-- WHAT NEEDS TO BE DONE --
Omit all pictures. Print the remaining lines exactly, from the start of the data through the line containing "none -> blue 1x3 slope [251,386,365,487]".

-- DATA UNDER STUDY --
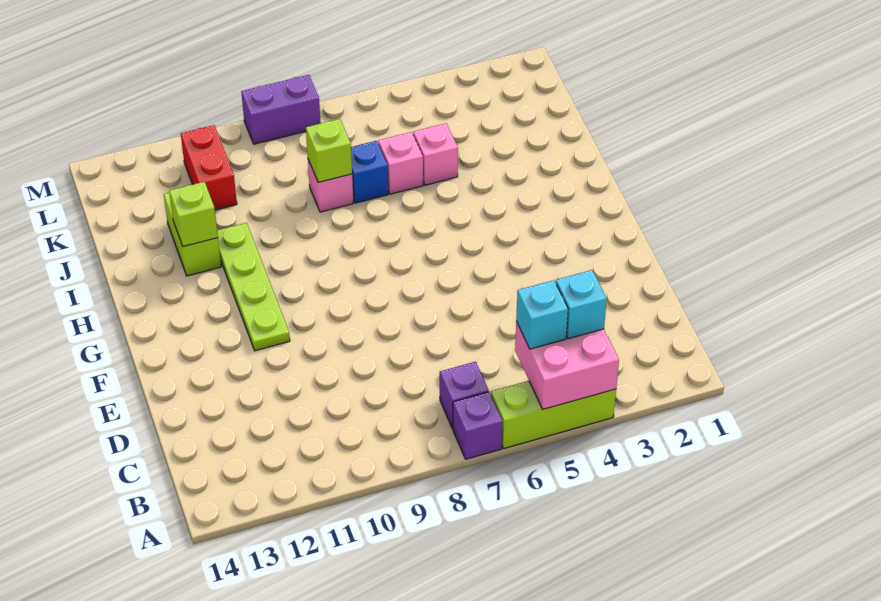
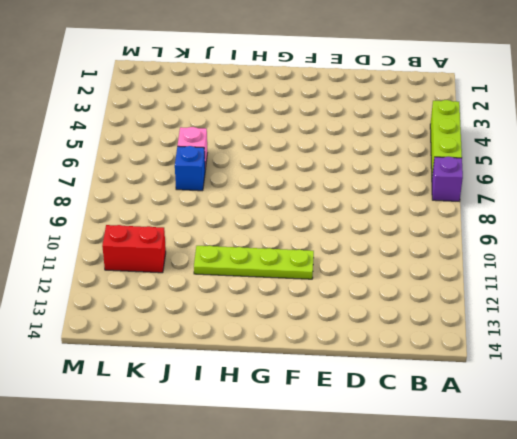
none -> purple 1x1 brick [440,362,489,429]
none -> lime 1x2 brick [164,193,221,276]
none -> pink 1x1 brick [413,123,458,185]

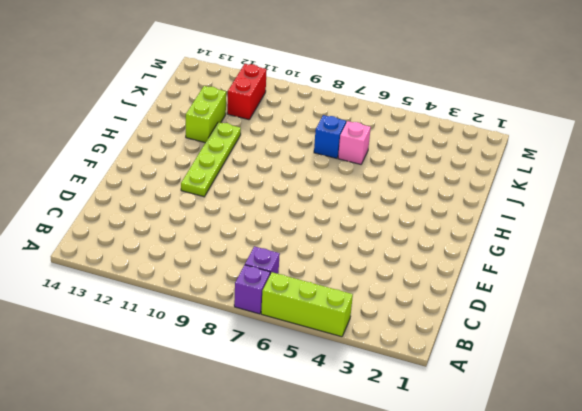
none -> pink 1x1 brick [413,123,458,185]
none -> pink 1x1 brick [308,160,353,212]
none -> purple 1x2 brick [241,75,321,144]

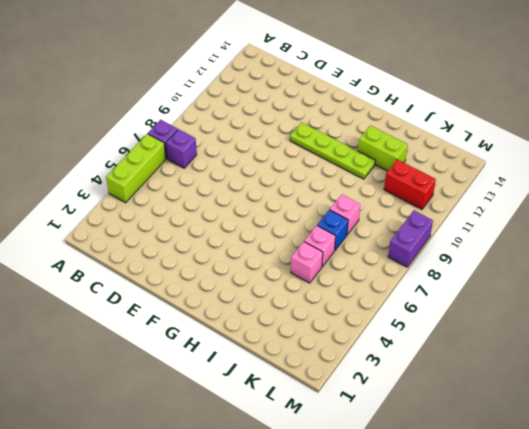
none -> pink 2x2 brick [515,322,619,409]
none -> lime 1x1 brick [169,182,218,247]
none -> lime 1x1 brick [306,119,352,182]

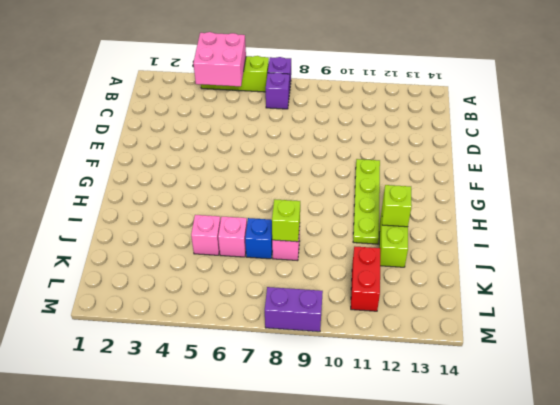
none -> cyan 1x1 brick [556,270,607,339]
none -> cyan 1x1 brick [516,280,568,349]

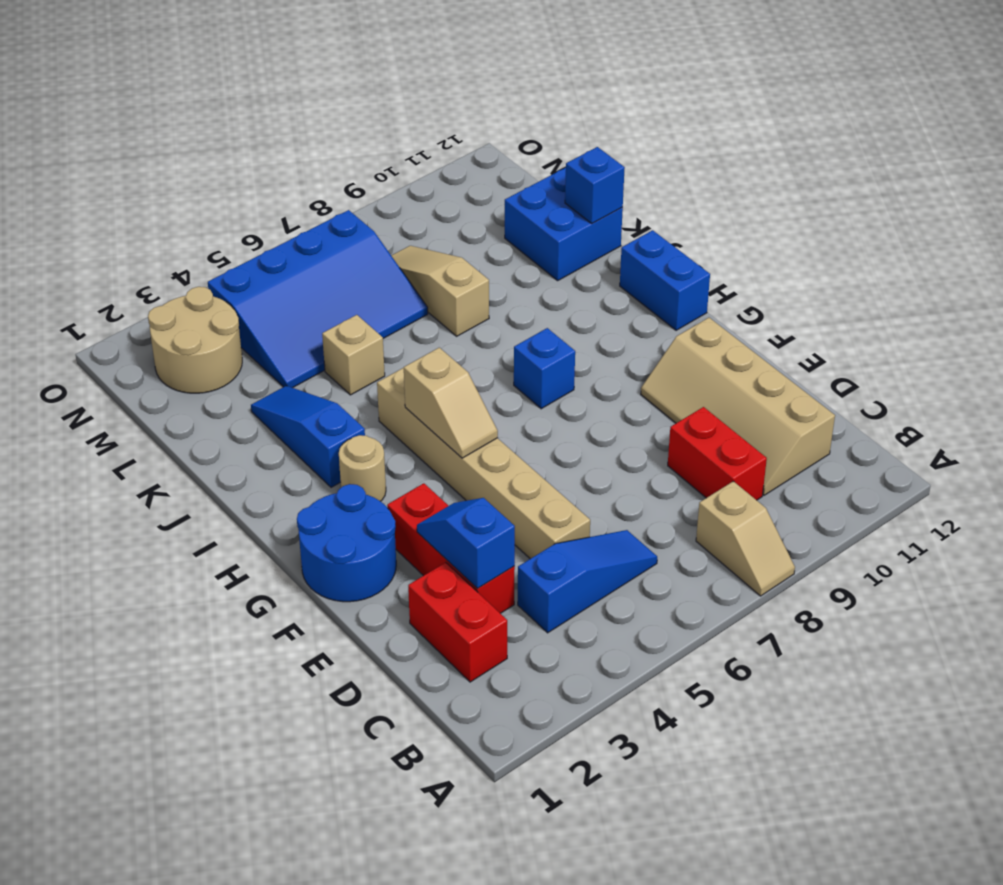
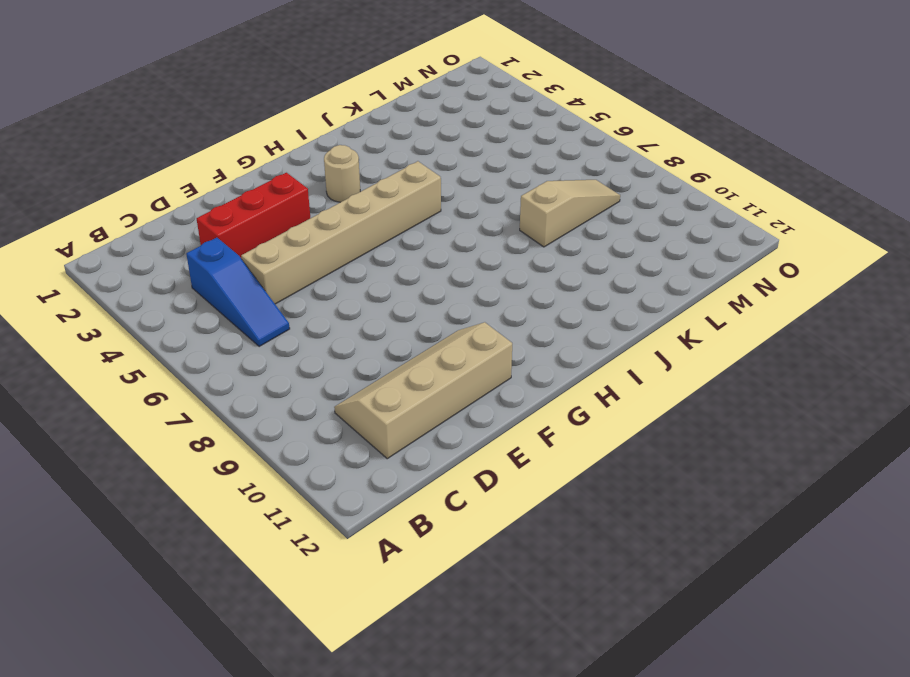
none -> tan 1x2 slope [696,481,795,596]
none -> red 1x2 brick [408,562,507,682]
none -> red 1x2 brick [668,407,767,500]

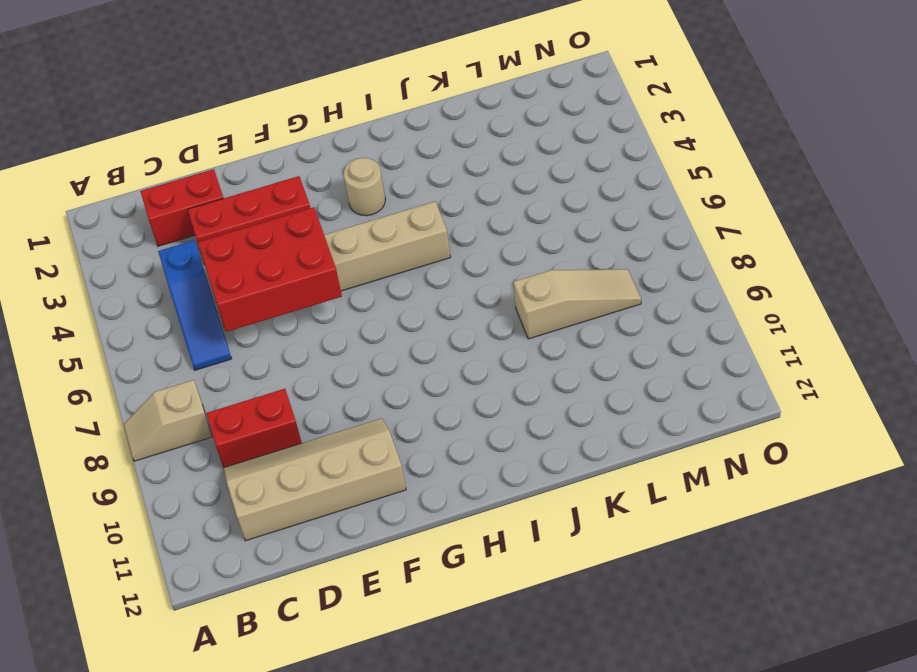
red 2x3 brick [198,207,342,332] -> none
none -> blue 2x2 round brick [297,484,396,602]
none -> blue 1x1 brick [514,328,575,409]
none -> blue 1x2 brick [620,230,710,330]

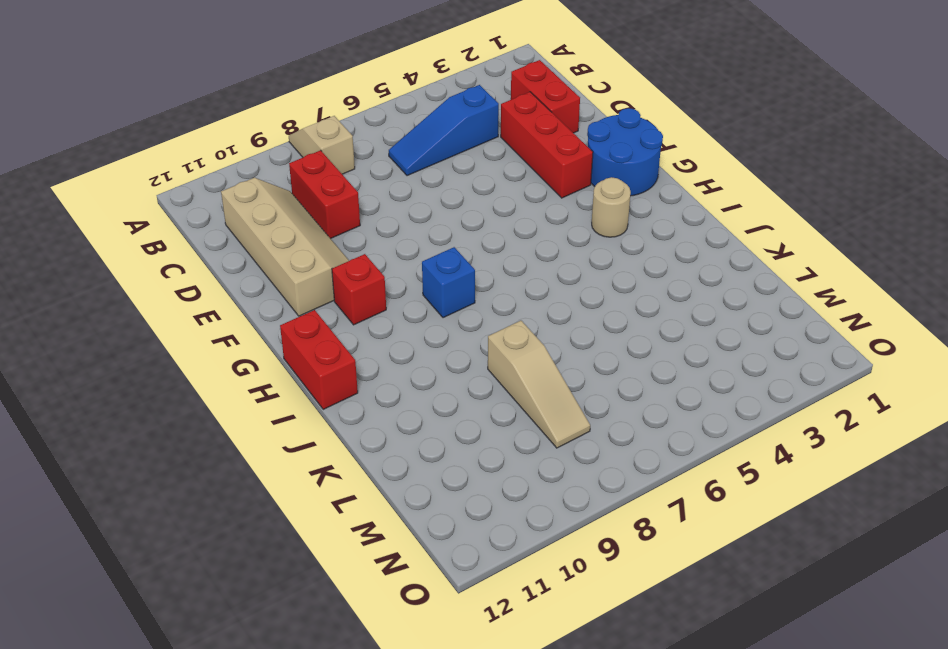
red 1x1 brick [332,254,386,325] -> none
red 1x2 brick [280,310,358,409] -> blue 1x2 brick [620,230,710,330]
none -> tan 1x6 brick [377,368,590,559]
none -> blue 1x3 slope [251,386,365,487]
none -> tan 1x1 brick [322,315,385,395]

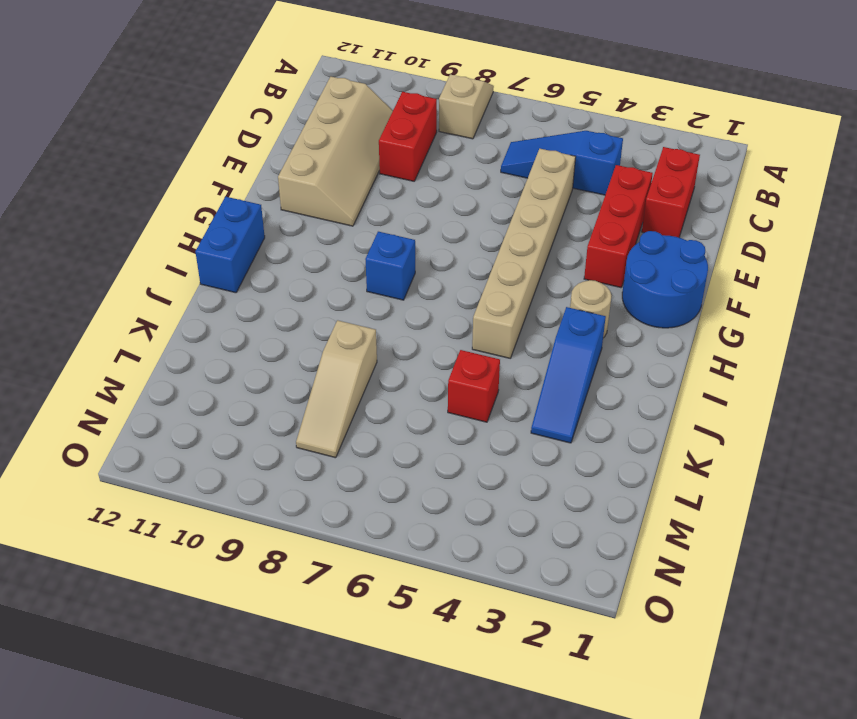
red 1x1 brick [448,350,500,422] -> tan 1x1 brick [322,315,385,395]
none -> blue 2x2 brick [505,168,623,281]
none -> blue 3x4 slope [208,210,428,388]
none -> tan 2x2 round brick [148,287,242,393]

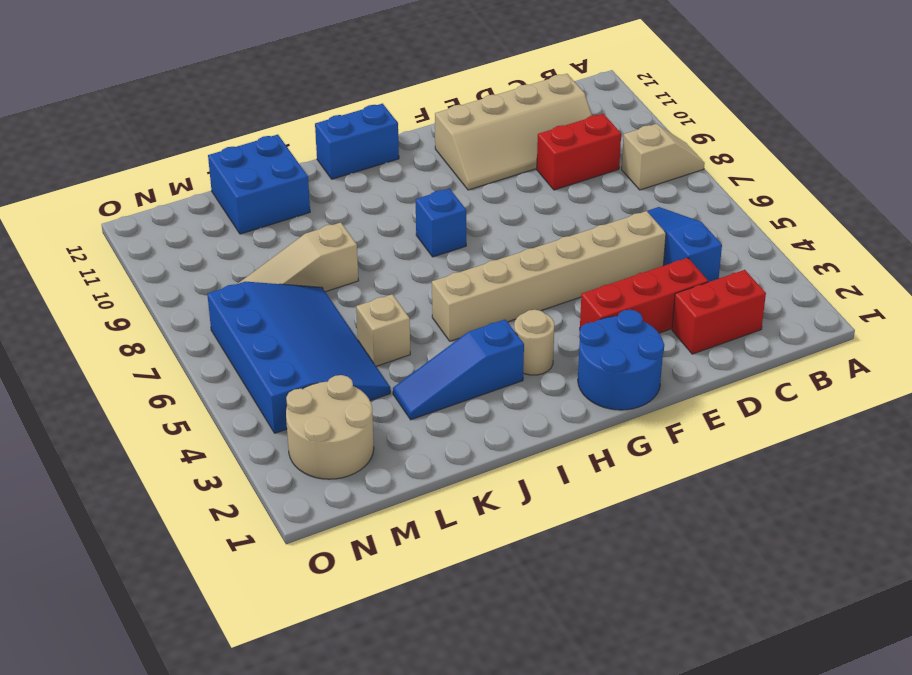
none -> blue 1x2 slope [417,498,515,589]
none -> tan 1x2 slope [404,348,498,458]
none -> blue 1x1 brick [565,147,625,223]

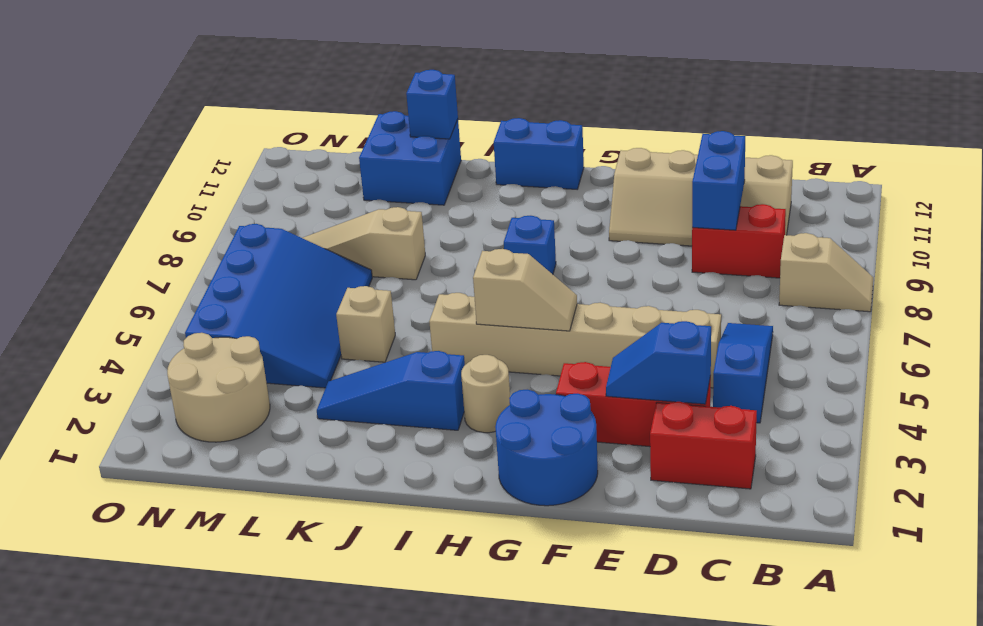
blue 1x2 brick [692,131,745,230] -> none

-- COMPLETED TASK --
none -> purple 1x1 brick [440,362,489,429]
none -> lime 1x2 brick [164,193,221,276]
none -> pink 1x1 brick [413,123,458,185]

none -> pink 1x1 brick [413,123,458,185]
none -> pink 1x1 brick [308,160,353,212]
none -> purple 1x2 brick [241,75,321,144]

none -> pink 2x2 brick [515,322,619,409]
none -> lime 1x1 brick [169,182,218,247]
none -> lime 1x1 brick [306,119,352,182]

none -> cyan 1x1 brick [556,270,607,339]
none -> cyan 1x1 brick [516,280,568,349]

none -> tan 1x2 slope [696,481,795,596]
none -> red 1x2 brick [408,562,507,682]
none -> red 1x2 brick [668,407,767,500]

red 2x3 brick [198,207,342,332] -> none
none -> blue 2x2 round brick [297,484,396,602]
none -> blue 1x1 brick [514,328,575,409]
none -> blue 1x2 brick [620,230,710,330]

red 1x1 brick [332,254,386,325] -> none
red 1x2 brick [280,310,358,409] -> blue 1x2 brick [620,230,710,330]
none -> tan 1x6 brick [377,368,590,559]
none -> blue 1x3 slope [251,386,365,487]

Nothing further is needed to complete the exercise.